_ASSIGNMENT_:
Go over the listing that follows and work out how many lines have the string "VREF"; reply with the number by itself.

_RECORDS SUPPLIED_:
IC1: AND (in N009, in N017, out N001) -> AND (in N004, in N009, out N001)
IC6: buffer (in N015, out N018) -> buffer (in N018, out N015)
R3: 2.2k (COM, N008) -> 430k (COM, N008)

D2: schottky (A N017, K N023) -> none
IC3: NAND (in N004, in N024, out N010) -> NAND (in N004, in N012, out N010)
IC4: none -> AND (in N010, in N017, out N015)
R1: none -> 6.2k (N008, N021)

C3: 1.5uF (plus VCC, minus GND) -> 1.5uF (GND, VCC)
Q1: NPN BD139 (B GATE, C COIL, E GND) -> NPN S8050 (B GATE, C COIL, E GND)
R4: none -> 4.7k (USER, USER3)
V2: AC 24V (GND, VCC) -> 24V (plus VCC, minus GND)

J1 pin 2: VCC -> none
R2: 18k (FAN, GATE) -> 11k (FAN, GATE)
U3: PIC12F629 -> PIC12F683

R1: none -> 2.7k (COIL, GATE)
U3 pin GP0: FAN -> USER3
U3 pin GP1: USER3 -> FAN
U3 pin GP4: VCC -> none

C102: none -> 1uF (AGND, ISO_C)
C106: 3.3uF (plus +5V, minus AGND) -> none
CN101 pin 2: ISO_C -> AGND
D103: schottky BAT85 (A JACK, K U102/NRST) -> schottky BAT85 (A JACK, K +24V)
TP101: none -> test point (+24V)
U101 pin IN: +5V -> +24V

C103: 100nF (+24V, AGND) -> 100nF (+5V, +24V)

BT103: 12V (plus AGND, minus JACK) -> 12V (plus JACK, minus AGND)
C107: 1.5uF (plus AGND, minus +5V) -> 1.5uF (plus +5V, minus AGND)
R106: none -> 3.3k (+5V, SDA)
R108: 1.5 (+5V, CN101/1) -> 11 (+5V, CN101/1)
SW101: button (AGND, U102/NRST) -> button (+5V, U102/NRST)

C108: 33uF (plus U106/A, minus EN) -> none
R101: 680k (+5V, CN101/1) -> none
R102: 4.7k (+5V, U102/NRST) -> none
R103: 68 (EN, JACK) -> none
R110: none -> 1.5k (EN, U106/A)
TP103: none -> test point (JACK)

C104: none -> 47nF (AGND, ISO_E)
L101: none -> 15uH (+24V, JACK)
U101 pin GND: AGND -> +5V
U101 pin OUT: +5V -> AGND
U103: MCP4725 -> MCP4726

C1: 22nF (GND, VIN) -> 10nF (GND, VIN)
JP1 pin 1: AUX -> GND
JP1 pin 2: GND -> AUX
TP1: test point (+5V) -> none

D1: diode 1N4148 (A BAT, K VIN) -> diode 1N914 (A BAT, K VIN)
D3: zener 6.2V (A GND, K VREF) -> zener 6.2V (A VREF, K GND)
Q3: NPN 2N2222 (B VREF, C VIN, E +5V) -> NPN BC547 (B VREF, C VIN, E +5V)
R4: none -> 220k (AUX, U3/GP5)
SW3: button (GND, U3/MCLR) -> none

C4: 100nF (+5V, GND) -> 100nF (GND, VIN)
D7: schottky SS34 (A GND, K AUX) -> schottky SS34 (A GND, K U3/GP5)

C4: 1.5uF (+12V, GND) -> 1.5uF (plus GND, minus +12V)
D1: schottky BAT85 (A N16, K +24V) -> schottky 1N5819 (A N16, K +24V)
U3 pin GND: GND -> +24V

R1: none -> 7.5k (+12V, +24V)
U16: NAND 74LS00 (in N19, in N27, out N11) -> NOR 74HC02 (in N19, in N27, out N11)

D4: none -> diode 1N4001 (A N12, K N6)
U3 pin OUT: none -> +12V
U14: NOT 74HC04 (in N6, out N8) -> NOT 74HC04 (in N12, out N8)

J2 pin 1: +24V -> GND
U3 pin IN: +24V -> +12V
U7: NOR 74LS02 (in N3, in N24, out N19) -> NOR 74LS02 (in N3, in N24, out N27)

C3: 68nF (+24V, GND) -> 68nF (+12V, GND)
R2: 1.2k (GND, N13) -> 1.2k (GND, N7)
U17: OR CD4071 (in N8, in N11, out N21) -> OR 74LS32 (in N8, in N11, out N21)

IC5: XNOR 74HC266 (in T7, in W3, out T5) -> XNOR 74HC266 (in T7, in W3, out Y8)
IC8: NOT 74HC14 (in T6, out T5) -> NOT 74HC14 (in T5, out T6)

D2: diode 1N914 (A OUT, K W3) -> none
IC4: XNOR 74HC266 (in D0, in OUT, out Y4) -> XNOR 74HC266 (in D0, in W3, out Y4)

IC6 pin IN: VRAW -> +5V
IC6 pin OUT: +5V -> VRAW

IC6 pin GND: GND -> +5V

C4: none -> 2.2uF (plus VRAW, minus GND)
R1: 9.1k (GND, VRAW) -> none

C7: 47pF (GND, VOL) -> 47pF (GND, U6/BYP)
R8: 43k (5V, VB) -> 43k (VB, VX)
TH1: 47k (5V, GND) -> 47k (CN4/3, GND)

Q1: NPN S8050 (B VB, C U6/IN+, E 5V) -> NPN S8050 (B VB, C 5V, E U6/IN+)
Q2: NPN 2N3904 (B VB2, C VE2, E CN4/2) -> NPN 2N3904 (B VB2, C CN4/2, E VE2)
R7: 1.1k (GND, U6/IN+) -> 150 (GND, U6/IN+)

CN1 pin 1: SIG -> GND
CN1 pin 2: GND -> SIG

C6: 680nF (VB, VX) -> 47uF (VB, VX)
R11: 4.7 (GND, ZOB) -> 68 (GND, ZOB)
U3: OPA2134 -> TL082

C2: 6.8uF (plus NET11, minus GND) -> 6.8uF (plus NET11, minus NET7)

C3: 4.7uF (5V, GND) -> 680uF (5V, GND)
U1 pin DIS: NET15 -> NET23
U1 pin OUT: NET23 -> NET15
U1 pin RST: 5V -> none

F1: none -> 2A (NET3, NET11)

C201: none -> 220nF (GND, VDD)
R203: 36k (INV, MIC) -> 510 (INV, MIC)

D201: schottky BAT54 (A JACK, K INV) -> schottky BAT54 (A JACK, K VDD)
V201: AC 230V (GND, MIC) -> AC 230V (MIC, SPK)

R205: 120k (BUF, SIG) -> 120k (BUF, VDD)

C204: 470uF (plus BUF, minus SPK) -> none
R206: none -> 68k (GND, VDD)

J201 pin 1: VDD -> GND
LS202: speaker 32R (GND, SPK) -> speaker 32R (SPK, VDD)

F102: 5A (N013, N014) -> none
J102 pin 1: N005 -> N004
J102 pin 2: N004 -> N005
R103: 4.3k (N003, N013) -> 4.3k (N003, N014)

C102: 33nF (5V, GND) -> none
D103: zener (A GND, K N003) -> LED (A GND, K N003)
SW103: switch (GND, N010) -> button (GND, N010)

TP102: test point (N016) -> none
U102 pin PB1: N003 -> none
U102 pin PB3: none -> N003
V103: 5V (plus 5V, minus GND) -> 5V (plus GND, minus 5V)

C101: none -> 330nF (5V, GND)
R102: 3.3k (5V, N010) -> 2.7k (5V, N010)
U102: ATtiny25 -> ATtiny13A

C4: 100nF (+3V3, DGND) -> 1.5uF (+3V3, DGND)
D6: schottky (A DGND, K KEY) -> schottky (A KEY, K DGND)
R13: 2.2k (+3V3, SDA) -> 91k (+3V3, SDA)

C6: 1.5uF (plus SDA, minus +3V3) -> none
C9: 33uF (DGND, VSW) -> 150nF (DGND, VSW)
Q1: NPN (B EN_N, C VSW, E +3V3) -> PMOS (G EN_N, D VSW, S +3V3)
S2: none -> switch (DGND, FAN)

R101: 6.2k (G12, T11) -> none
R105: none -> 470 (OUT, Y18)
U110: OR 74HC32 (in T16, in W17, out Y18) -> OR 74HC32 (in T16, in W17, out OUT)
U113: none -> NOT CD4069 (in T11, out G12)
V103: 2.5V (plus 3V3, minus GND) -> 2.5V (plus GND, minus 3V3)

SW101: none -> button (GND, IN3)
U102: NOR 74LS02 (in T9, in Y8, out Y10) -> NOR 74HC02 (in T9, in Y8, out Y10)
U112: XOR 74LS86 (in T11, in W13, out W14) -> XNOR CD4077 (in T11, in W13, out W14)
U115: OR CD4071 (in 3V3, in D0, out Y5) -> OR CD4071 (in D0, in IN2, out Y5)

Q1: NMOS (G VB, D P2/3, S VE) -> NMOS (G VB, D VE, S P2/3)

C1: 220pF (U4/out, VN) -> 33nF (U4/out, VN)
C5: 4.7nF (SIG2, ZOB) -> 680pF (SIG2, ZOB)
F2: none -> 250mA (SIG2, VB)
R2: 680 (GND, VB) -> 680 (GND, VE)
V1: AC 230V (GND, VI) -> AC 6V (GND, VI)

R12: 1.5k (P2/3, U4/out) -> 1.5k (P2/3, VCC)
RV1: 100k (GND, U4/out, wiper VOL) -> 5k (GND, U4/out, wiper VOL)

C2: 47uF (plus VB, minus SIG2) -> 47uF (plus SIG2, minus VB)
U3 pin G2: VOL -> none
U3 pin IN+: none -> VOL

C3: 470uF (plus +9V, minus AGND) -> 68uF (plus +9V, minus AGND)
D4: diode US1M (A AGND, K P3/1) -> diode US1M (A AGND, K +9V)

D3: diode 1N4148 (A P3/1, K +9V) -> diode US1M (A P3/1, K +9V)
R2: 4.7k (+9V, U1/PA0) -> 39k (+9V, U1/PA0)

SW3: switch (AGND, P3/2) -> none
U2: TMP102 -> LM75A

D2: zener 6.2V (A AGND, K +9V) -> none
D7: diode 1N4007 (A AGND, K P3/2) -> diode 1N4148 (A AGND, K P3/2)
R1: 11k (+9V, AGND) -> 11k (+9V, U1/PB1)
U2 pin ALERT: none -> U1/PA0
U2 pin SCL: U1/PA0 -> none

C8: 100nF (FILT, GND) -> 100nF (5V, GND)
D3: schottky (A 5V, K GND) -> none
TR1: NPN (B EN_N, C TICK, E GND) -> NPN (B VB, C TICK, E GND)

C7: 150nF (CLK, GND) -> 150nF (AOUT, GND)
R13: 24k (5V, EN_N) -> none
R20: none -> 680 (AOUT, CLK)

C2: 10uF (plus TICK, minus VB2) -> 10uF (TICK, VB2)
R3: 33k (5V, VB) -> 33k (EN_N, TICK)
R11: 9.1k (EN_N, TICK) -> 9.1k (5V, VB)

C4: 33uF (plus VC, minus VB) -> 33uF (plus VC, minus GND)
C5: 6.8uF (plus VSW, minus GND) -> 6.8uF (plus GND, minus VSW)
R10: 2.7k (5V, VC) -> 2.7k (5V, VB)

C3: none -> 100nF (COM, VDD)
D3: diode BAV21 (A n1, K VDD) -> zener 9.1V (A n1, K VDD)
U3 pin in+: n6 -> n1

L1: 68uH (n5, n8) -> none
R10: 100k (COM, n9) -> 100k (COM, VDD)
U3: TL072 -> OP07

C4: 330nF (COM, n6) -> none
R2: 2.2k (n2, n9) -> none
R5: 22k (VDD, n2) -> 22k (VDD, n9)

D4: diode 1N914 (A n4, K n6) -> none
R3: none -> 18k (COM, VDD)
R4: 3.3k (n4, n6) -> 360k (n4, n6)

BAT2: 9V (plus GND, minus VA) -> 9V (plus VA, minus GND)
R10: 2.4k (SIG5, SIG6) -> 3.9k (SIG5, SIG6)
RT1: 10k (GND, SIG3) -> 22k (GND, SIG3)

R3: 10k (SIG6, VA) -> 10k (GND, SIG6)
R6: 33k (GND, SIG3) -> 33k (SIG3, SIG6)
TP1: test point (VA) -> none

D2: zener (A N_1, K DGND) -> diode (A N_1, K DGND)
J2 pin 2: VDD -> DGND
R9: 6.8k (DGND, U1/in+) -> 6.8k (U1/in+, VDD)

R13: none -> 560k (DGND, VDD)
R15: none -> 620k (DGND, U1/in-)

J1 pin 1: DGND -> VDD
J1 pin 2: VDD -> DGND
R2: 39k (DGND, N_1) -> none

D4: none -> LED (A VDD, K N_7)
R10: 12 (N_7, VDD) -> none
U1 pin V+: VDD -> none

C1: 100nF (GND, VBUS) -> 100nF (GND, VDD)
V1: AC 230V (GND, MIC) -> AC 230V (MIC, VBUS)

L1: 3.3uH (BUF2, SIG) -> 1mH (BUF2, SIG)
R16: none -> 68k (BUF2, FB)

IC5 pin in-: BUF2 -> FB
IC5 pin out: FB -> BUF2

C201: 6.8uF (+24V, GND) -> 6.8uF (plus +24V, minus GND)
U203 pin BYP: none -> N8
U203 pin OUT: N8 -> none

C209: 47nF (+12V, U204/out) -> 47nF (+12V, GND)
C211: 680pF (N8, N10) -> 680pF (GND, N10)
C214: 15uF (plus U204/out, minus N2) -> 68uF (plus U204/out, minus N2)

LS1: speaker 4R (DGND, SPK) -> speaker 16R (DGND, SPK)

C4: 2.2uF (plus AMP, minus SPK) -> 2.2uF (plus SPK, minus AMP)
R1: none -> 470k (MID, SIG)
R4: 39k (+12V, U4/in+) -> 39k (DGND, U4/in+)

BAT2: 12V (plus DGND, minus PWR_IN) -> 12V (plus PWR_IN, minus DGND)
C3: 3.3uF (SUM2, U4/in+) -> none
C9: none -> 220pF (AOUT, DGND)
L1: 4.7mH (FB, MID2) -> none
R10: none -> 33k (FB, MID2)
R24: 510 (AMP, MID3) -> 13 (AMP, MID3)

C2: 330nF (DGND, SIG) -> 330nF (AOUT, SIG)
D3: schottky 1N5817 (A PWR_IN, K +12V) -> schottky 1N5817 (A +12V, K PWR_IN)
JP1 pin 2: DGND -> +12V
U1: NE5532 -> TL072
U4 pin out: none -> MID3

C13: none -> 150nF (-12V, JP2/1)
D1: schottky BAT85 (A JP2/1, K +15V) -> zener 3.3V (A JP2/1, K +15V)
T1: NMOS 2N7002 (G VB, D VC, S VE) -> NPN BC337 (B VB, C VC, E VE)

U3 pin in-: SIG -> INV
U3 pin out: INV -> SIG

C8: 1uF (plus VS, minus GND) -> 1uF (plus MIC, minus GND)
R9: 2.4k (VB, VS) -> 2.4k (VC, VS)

_RESULT OF THIS EXERCISE_:
2